> **Exercise input**:
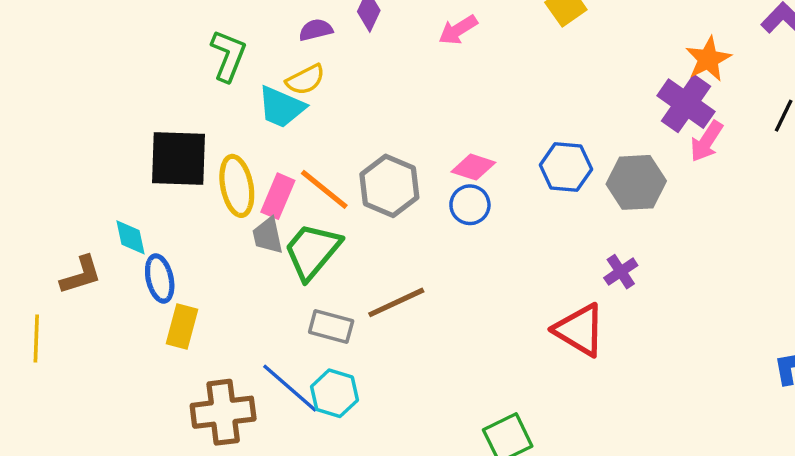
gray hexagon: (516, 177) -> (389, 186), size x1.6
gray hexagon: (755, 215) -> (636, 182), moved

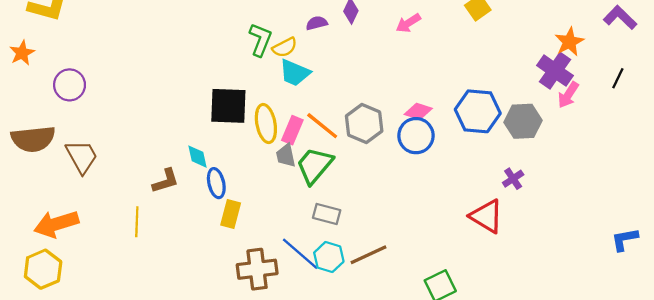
yellow semicircle: (305, 80) -> (285, 47), moved
blue hexagon: (566, 167) -> (478, 111), size x1.4
blue circle: (470, 205) -> (416, 136), size x1.4
brown line: (396, 302) -> (369, 255), moved

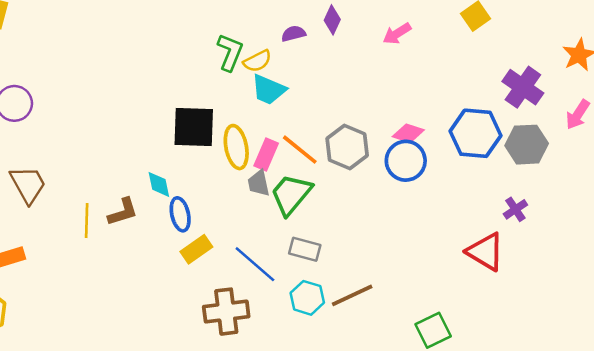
purple cross: (555, 71) -> (523, 87), moved
yellow rectangle: (231, 214) -> (196, 249), turned 40
yellow line: (137, 222) -> (87, 221), moved
blue line: (300, 254) -> (255, 264), moved

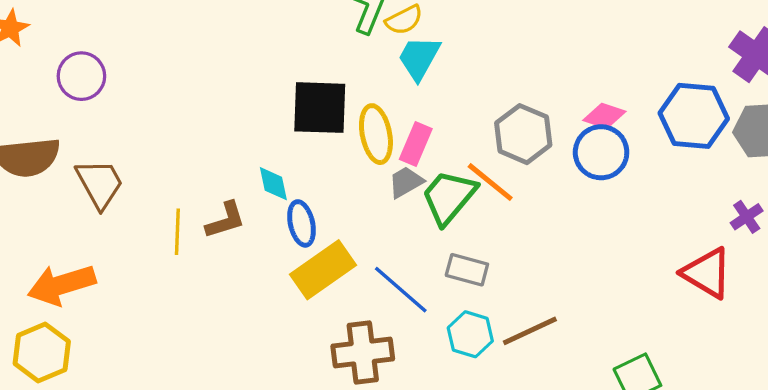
cyan trapezoid: (269, 90) -> (419, 58), turned 96
orange line: (300, 150) -> (490, 182), moved
gray trapezoid: (259, 183) -> (406, 182), turned 72
yellow rectangle: (196, 249) -> (323, 270), size x1.5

> **What you will do**:
Copy out exactly the lines between the line that contains "blue circle: (470, 205)" and the last line of the records, both ends included; leave out every picture.

> **Answer box**:
blue circle: (470, 205) -> (416, 136), size x1.4
brown line: (396, 302) -> (369, 255), moved

purple cross: (555, 71) -> (523, 87), moved
yellow rectangle: (231, 214) -> (196, 249), turned 40
yellow line: (137, 222) -> (87, 221), moved
blue line: (300, 254) -> (255, 264), moved

cyan trapezoid: (269, 90) -> (419, 58), turned 96
orange line: (300, 150) -> (490, 182), moved
gray trapezoid: (259, 183) -> (406, 182), turned 72
yellow rectangle: (196, 249) -> (323, 270), size x1.5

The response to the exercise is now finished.